** Exercise directions **
Copy out and return the lines from the one holding "none -> lime plate I3:I6 level 1" to the end of the listing below, both included, omitting the pictures.

◇ ◇ ◇ ◇ ◇

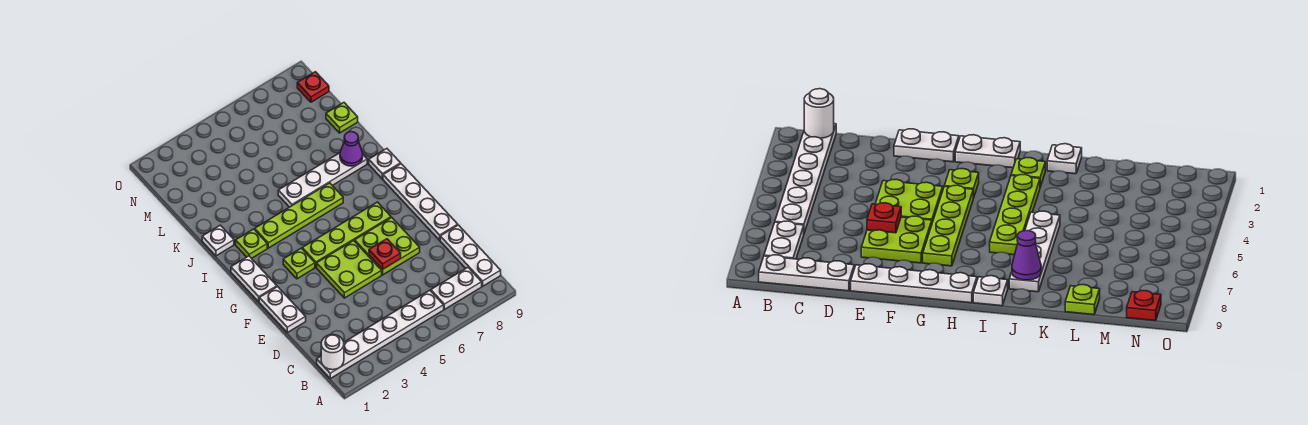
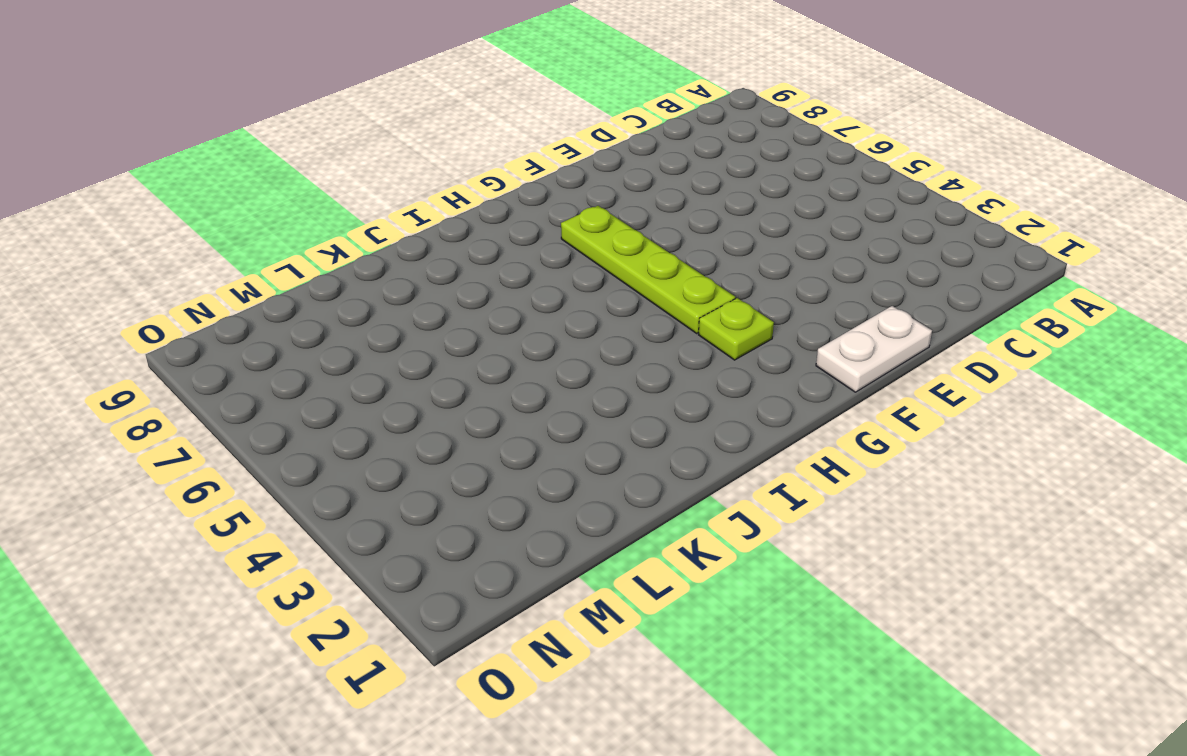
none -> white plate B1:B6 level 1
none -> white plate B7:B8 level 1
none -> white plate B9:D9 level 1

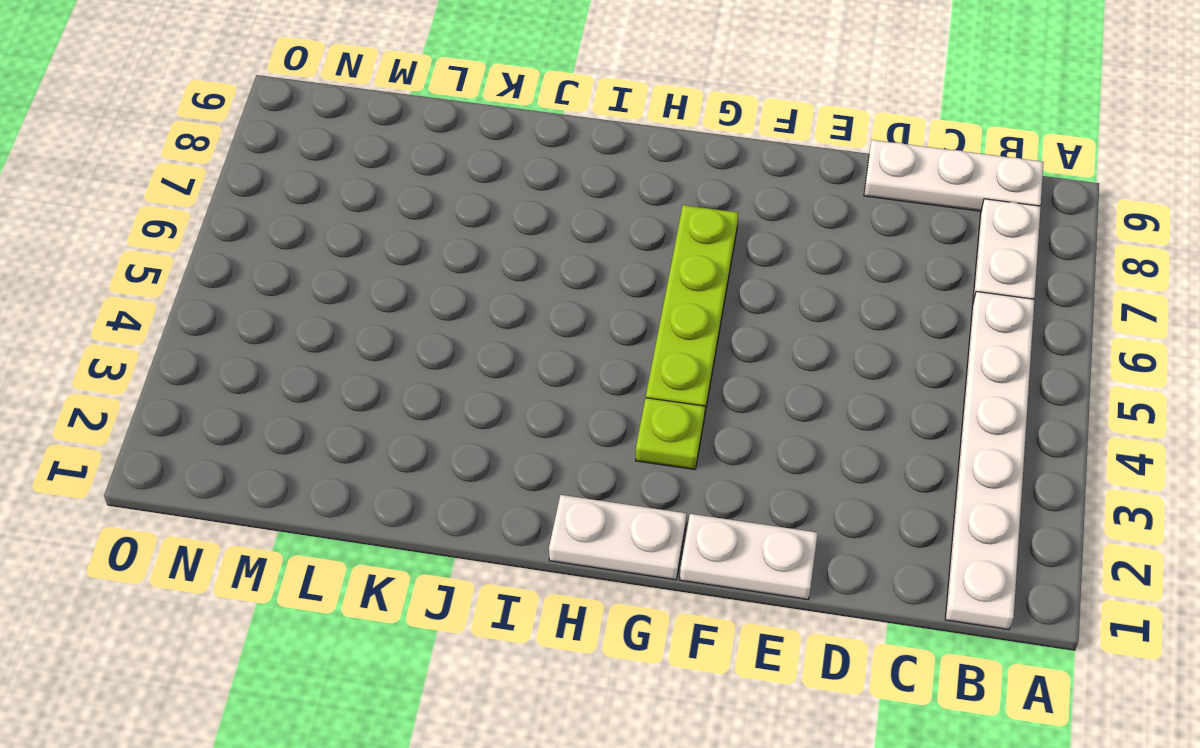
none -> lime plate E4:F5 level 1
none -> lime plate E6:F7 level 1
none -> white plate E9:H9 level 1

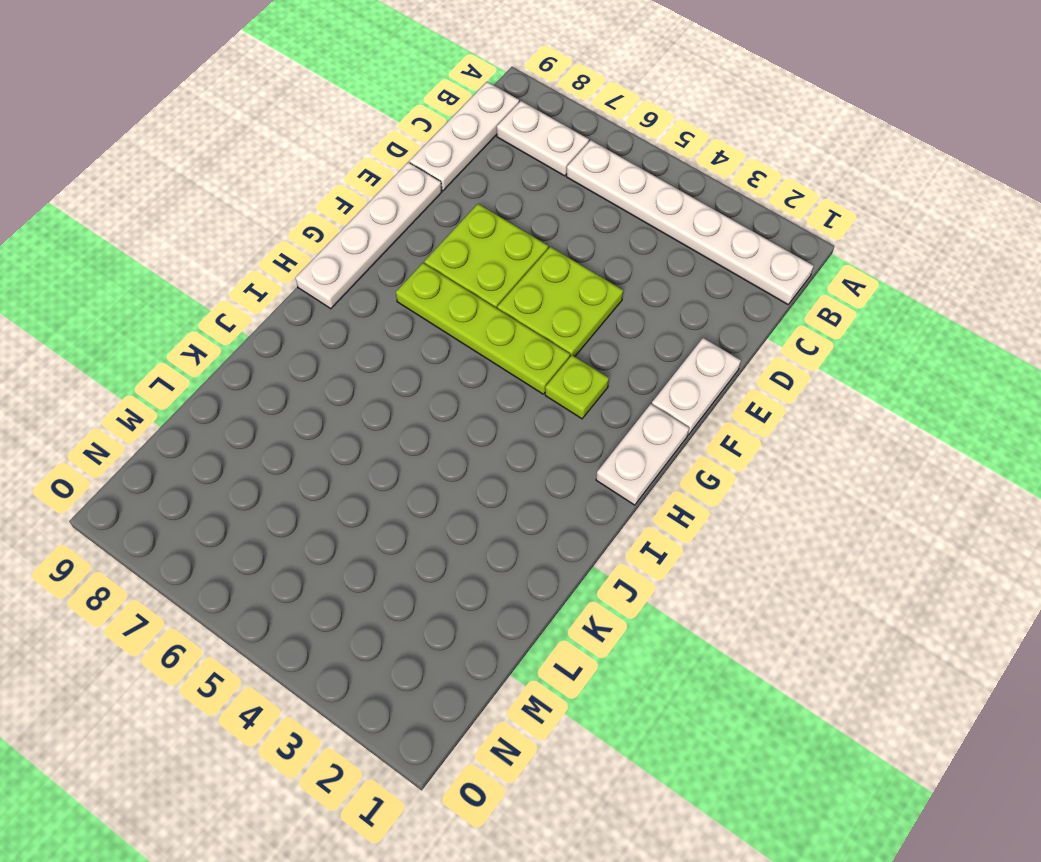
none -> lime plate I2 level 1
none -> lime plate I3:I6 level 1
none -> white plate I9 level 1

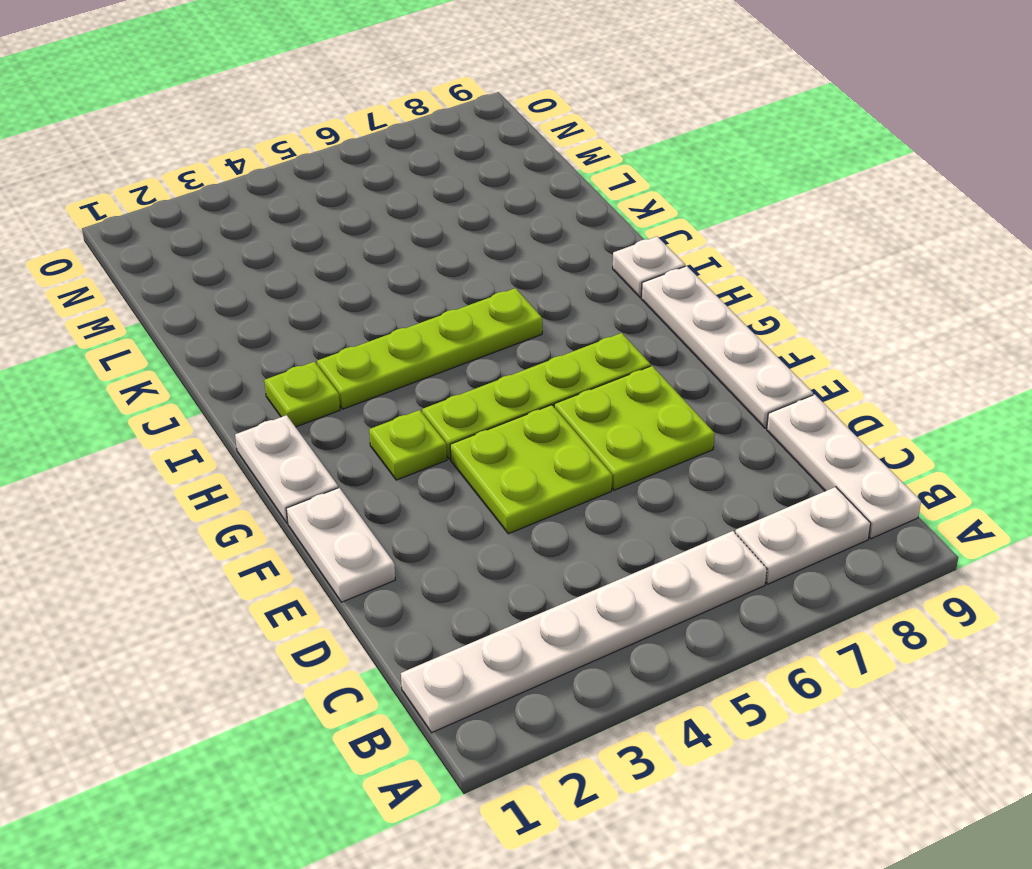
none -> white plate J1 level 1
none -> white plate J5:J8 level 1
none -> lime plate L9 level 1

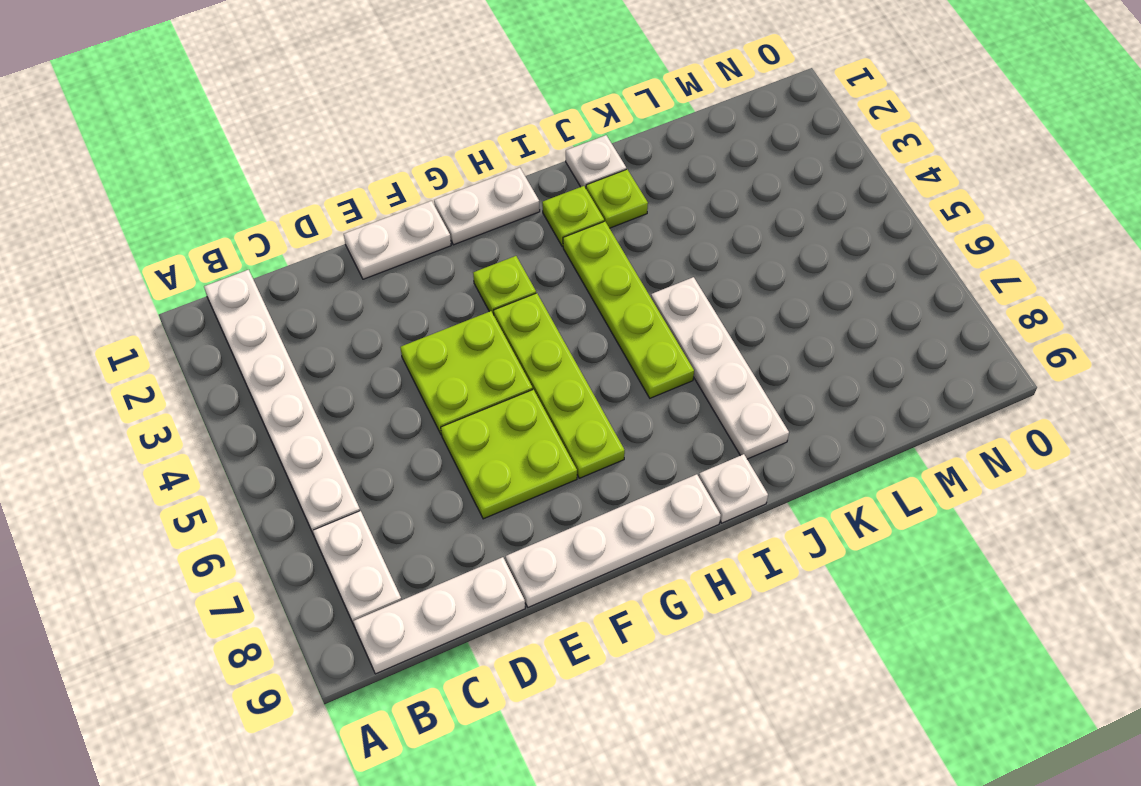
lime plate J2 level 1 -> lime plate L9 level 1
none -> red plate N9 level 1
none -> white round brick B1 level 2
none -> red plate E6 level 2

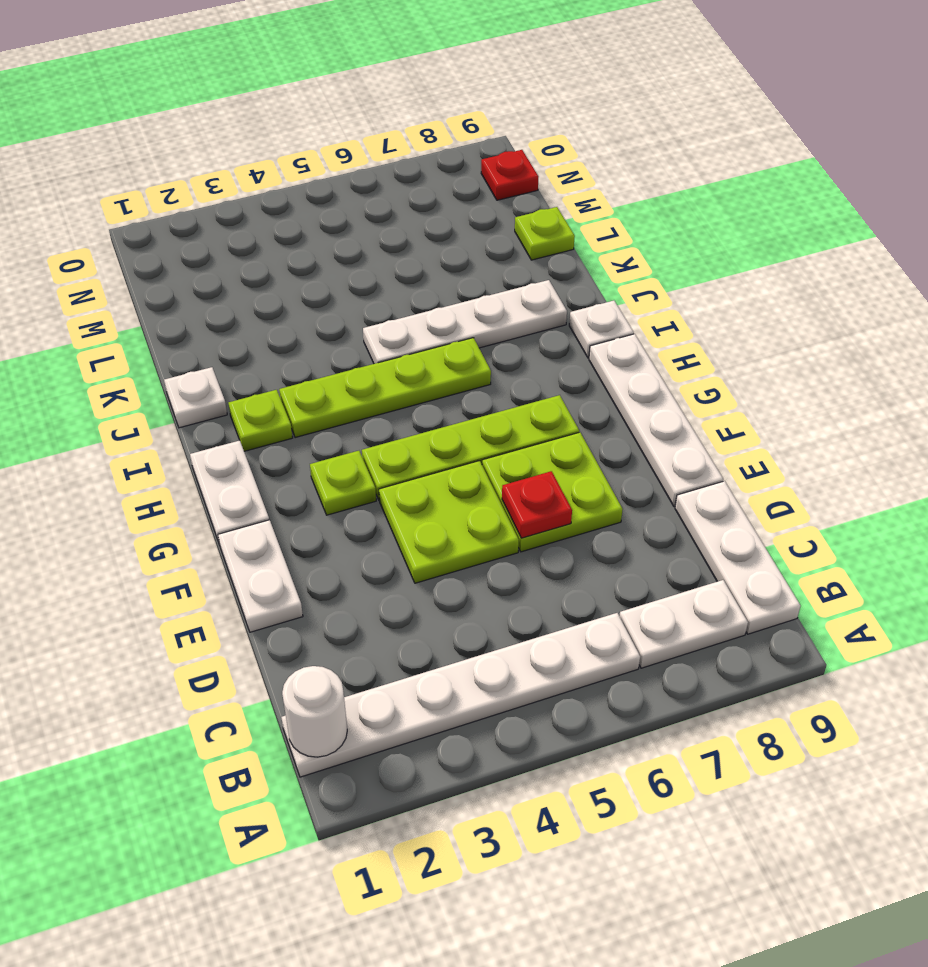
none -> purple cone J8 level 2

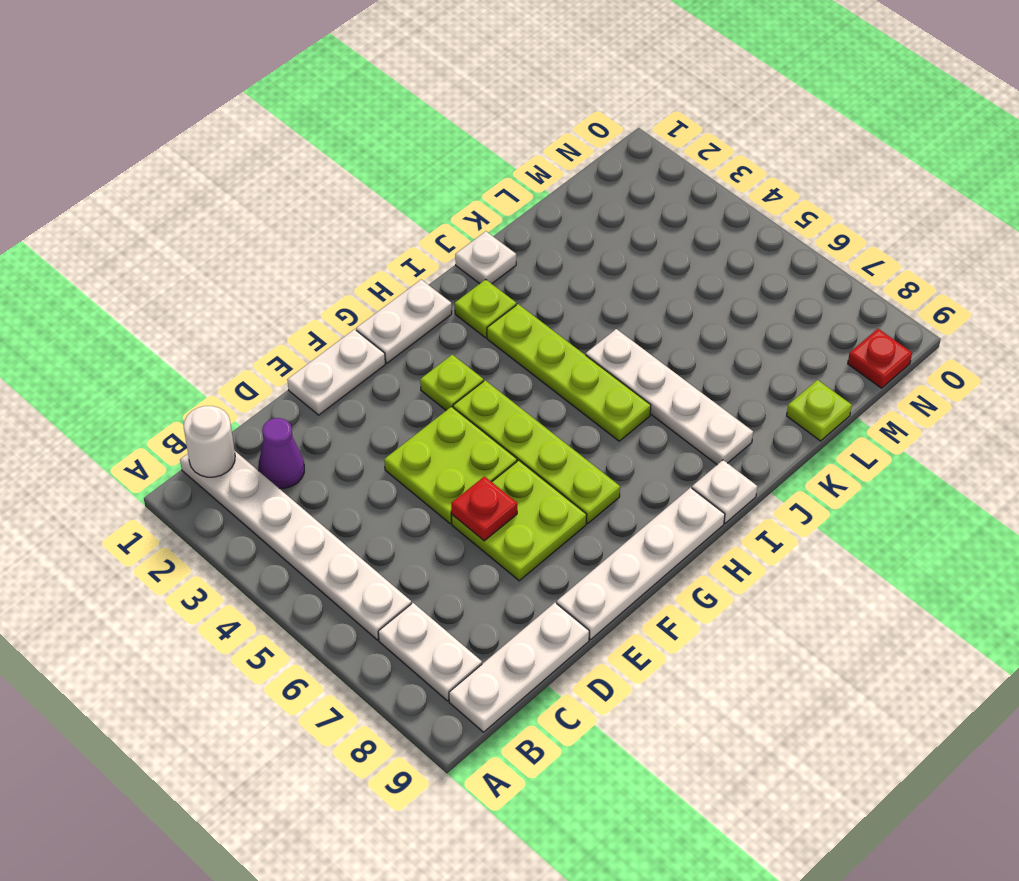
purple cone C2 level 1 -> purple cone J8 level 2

◇ ◇ ◇ ◇ ◇

** Result below **
none -> lime plate I3:I6 level 1
none -> white plate I9 level 1

none -> white plate J1 level 1
none -> white plate J5:J8 level 1
none -> lime plate L9 level 1

lime plate J2 level 1 -> lime plate L9 level 1
none -> red plate N9 level 1
none -> white round brick B1 level 2
none -> red plate E6 level 2

none -> purple cone J8 level 2

purple cone C2 level 1 -> purple cone J8 level 2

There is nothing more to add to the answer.